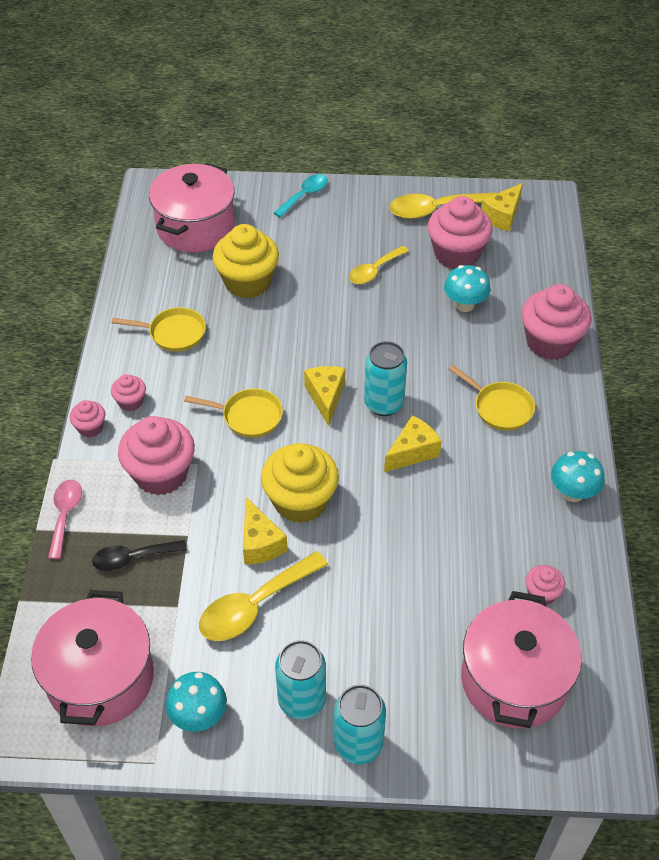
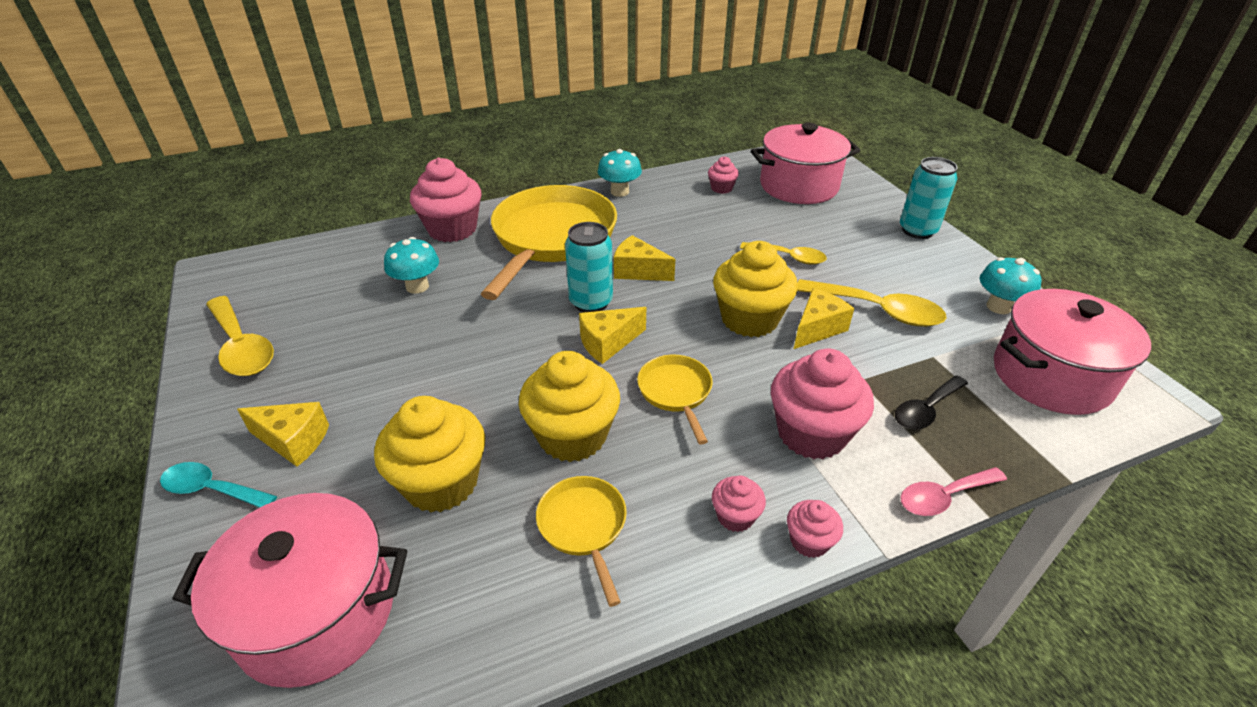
camera: 115 degrees left, 10 degrees down
(132, 558) = (925, 410): black spoon -> black spoon turned 90 degrees clockwise
(245, 349) = (572, 436): none -> yellow cupcake
(302, 700) = (921, 262): turquoise can -> none
(374, 271) = (379, 366): yellow spoon -> yellow spoon (789, 257)
(456, 254) = (330, 310): pink cupcake -> none
(500, 407) = (552, 238): yellow pan -> yellow pan, size x2.18
(502, 216) = (251, 294): yellow cheese -> yellow cheese (293, 441)

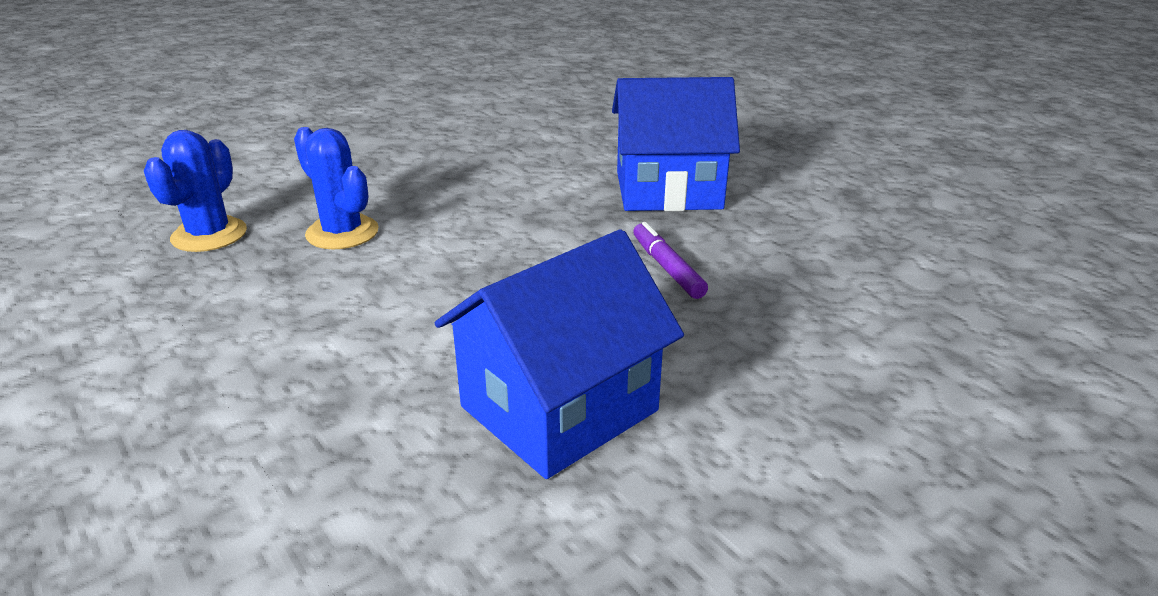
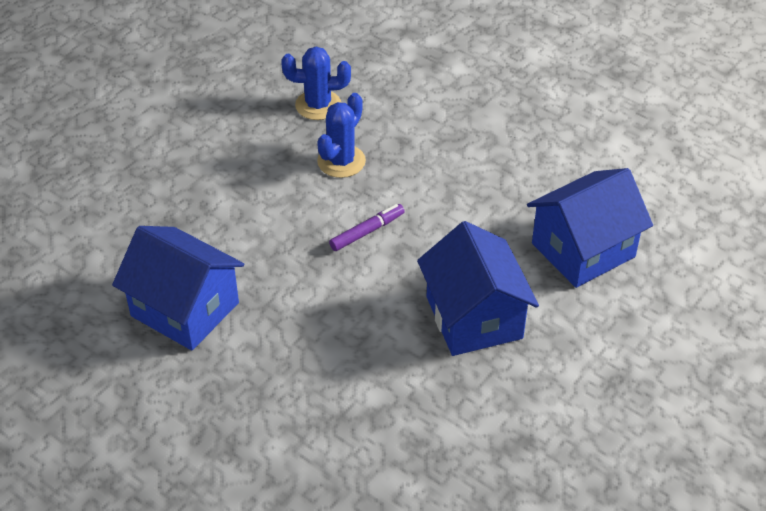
camera: 75 degrees right, 15 degrees up
(596, 129) = (583, 250): none -> blue house
(667, 268) = (348, 334): purple marker -> purple marker (367, 232)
================================
### Exercise goal
Filter the data for the string "spoon". Copy each matching line.

### Exercise solution
(132, 558) = (925, 410): black spoon -> black spoon turned 90 degrees clockwise
(374, 271) = (379, 366): yellow spoon -> yellow spoon (789, 257)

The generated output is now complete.